(WHAT YOU SHOULD DO): Quote the lines below exactly, from the one that holds "orange padlock [362,267,396,319]" through the final line of the records, and only those.

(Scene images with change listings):
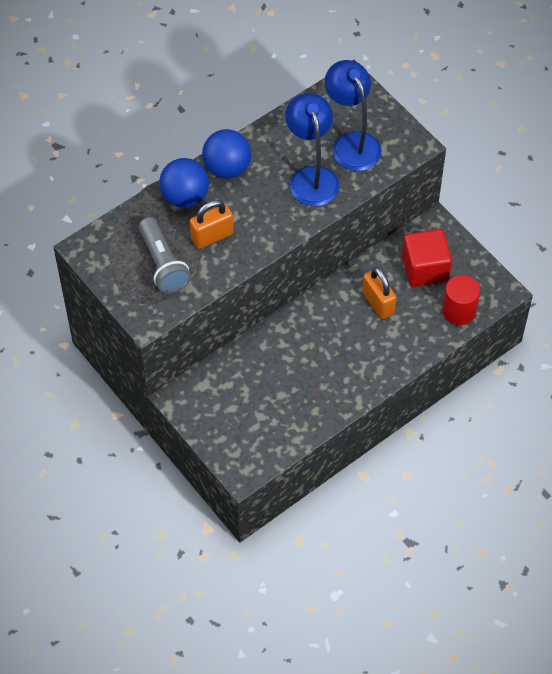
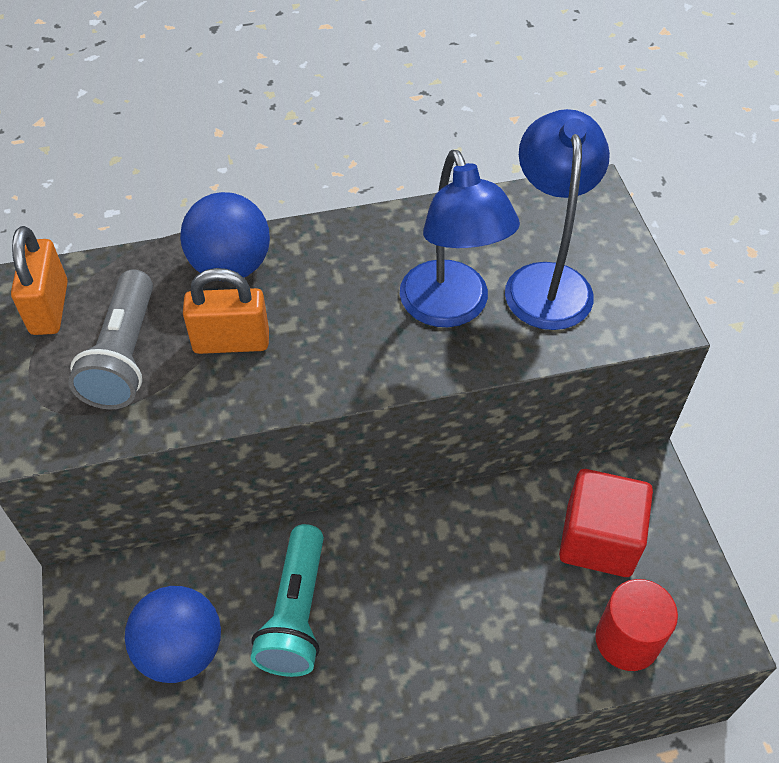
camera: 25 degrees right, 5 degrees down
blue ball [202,129,251,179] -> blue ball moved to [125,586,221,683]
blue lamp [285,93,339,206] -> blue lamp turned 150 degrees clockwise [400,150,520,327]
orange padlock [362,267,396,319] -> orange padlock moved to [11,226,68,335]
none -> turquoise flashlight [251,524,324,677]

(RESPONSE FOR THIS EXERCISE):
orange padlock [362,267,396,319] -> orange padlock moved to [11,226,68,335]
none -> turquoise flashlight [251,524,324,677]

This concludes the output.